● **EXERCISE REQUIREMENTS**
Print every line of the data exactly as shown.

● **RECORDED DATA**
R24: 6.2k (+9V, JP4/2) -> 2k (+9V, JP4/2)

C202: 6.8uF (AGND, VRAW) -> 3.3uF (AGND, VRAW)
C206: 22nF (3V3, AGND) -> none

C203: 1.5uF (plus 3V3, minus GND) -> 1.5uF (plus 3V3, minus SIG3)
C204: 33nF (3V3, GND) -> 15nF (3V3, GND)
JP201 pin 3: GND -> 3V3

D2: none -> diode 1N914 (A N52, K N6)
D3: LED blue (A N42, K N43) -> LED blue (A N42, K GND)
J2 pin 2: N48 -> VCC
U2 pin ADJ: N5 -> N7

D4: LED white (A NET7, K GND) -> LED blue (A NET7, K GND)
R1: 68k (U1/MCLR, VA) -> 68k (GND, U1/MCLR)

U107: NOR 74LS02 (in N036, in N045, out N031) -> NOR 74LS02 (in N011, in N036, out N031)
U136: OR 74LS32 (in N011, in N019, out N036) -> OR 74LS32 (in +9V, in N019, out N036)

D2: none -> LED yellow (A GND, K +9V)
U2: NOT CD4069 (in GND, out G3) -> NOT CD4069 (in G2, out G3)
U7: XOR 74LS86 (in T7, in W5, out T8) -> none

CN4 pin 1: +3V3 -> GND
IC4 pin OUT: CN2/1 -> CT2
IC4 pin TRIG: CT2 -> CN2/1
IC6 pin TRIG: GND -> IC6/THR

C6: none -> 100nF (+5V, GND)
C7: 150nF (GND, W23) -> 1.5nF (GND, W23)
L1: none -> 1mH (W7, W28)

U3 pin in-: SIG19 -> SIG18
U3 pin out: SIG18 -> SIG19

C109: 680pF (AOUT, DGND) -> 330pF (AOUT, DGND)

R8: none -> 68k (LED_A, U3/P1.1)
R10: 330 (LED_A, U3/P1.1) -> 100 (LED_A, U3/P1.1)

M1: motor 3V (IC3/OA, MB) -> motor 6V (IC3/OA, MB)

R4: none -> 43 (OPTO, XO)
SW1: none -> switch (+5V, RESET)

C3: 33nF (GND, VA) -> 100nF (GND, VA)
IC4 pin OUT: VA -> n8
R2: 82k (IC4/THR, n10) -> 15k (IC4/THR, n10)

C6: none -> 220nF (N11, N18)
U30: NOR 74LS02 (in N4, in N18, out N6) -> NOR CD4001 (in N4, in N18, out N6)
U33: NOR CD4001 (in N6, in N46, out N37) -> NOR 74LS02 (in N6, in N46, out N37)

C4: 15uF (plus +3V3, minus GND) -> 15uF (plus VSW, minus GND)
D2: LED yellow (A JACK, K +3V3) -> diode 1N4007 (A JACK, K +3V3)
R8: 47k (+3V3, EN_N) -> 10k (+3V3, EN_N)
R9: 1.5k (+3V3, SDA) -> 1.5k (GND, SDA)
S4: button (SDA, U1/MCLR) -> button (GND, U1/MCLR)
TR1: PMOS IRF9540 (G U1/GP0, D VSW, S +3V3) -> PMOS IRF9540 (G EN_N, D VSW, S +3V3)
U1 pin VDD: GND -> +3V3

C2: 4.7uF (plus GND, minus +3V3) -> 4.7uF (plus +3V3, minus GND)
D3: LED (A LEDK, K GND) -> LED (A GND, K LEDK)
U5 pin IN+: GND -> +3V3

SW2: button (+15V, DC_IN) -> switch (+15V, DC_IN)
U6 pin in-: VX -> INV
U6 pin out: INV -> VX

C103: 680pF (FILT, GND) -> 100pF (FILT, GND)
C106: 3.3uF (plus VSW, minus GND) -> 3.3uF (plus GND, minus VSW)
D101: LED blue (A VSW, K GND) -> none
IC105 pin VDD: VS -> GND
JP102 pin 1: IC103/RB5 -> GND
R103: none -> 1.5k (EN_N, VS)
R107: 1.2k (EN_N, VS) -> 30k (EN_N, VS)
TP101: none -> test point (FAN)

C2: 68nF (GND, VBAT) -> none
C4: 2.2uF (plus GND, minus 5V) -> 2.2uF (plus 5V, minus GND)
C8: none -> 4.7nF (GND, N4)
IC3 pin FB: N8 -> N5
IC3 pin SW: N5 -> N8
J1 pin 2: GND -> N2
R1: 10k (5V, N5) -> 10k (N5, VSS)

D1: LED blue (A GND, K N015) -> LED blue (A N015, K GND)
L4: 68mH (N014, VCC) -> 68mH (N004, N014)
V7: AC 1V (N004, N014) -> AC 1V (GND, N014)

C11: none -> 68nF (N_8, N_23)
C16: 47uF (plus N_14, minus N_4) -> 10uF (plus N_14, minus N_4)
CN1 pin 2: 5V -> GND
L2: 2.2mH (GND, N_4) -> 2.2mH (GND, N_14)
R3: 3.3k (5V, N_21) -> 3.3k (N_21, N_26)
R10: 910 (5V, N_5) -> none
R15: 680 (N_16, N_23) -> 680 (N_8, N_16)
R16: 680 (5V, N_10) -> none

● **ANSWER BOX**
R24: 6.2k (+9V, JP4/2) -> 2k (+9V, JP4/2)

C202: 6.8uF (AGND, VRAW) -> 3.3uF (AGND, VRAW)
C206: 22nF (3V3, AGND) -> none

C203: 1.5uF (plus 3V3, minus GND) -> 1.5uF (plus 3V3, minus SIG3)
C204: 33nF (3V3, GND) -> 15nF (3V3, GND)
JP201 pin 3: GND -> 3V3

D2: none -> diode 1N914 (A N52, K N6)
D3: LED blue (A N42, K N43) -> LED blue (A N42, K GND)
J2 pin 2: N48 -> VCC
U2 pin ADJ: N5 -> N7

D4: LED white (A NET7, K GND) -> LED blue (A NET7, K GND)
R1: 68k (U1/MCLR, VA) -> 68k (GND, U1/MCLR)

U107: NOR 74LS02 (in N036, in N045, out N031) -> NOR 74LS02 (in N011, in N036, out N031)
U136: OR 74LS32 (in N011, in N019, out N036) -> OR 74LS32 (in +9V, in N019, out N036)

D2: none -> LED yellow (A GND, K +9V)
U2: NOT CD4069 (in GND, out G3) -> NOT CD4069 (in G2, out G3)
U7: XOR 74LS86 (in T7, in W5, out T8) -> none

CN4 pin 1: +3V3 -> GND
IC4 pin OUT: CN2/1 -> CT2
IC4 pin TRIG: CT2 -> CN2/1
IC6 pin TRIG: GND -> IC6/THR

C6: none -> 100nF (+5V, GND)
C7: 150nF (GND, W23) -> 1.5nF (GND, W23)
L1: none -> 1mH (W7, W28)

U3 pin in-: SIG19 -> SIG18
U3 pin out: SIG18 -> SIG19

C109: 680pF (AOUT, DGND) -> 330pF (AOUT, DGND)

R8: none -> 68k (LED_A, U3/P1.1)
R10: 330 (LED_A, U3/P1.1) -> 100 (LED_A, U3/P1.1)

M1: motor 3V (IC3/OA, MB) -> motor 6V (IC3/OA, MB)

R4: none -> 43 (OPTO, XO)
SW1: none -> switch (+5V, RESET)

C3: 33nF (GND, VA) -> 100nF (GND, VA)
IC4 pin OUT: VA -> n8
R2: 82k (IC4/THR, n10) -> 15k (IC4/THR, n10)

C6: none -> 220nF (N11, N18)
U30: NOR 74LS02 (in N4, in N18, out N6) -> NOR CD4001 (in N4, in N18, out N6)
U33: NOR CD4001 (in N6, in N46, out N37) -> NOR 74LS02 (in N6, in N46, out N37)

C4: 15uF (plus +3V3, minus GND) -> 15uF (plus VSW, minus GND)
D2: LED yellow (A JACK, K +3V3) -> diode 1N4007 (A JACK, K +3V3)
R8: 47k (+3V3, EN_N) -> 10k (+3V3, EN_N)
R9: 1.5k (+3V3, SDA) -> 1.5k (GND, SDA)
S4: button (SDA, U1/MCLR) -> button (GND, U1/MCLR)
TR1: PMOS IRF9540 (G U1/GP0, D VSW, S +3V3) -> PMOS IRF9540 (G EN_N, D VSW, S +3V3)
U1 pin VDD: GND -> +3V3

C2: 4.7uF (plus GND, minus +3V3) -> 4.7uF (plus +3V3, minus GND)
D3: LED (A LEDK, K GND) -> LED (A GND, K LEDK)
U5 pin IN+: GND -> +3V3

SW2: button (+15V, DC_IN) -> switch (+15V, DC_IN)
U6 pin in-: VX -> INV
U6 pin out: INV -> VX

C103: 680pF (FILT, GND) -> 100pF (FILT, GND)
C106: 3.3uF (plus VSW, minus GND) -> 3.3uF (plus GND, minus VSW)
D101: LED blue (A VSW, K GND) -> none
IC105 pin VDD: VS -> GND
JP102 pin 1: IC103/RB5 -> GND
R103: none -> 1.5k (EN_N, VS)
R107: 1.2k (EN_N, VS) -> 30k (EN_N, VS)
TP101: none -> test point (FAN)

C2: 68nF (GND, VBAT) -> none
C4: 2.2uF (plus GND, minus 5V) -> 2.2uF (plus 5V, minus GND)
C8: none -> 4.7nF (GND, N4)
IC3 pin FB: N8 -> N5
IC3 pin SW: N5 -> N8
J1 pin 2: GND -> N2
R1: 10k (5V, N5) -> 10k (N5, VSS)

D1: LED blue (A GND, K N015) -> LED blue (A N015, K GND)
L4: 68mH (N014, VCC) -> 68mH (N004, N014)
V7: AC 1V (N004, N014) -> AC 1V (GND, N014)

C11: none -> 68nF (N_8, N_23)
C16: 47uF (plus N_14, minus N_4) -> 10uF (plus N_14, minus N_4)
CN1 pin 2: 5V -> GND
L2: 2.2mH (GND, N_4) -> 2.2mH (GND, N_14)
R3: 3.3k (5V, N_21) -> 3.3k (N_21, N_26)
R10: 910 (5V, N_5) -> none
R15: 680 (N_16, N_23) -> 680 (N_8, N_16)
R16: 680 (5V, N_10) -> none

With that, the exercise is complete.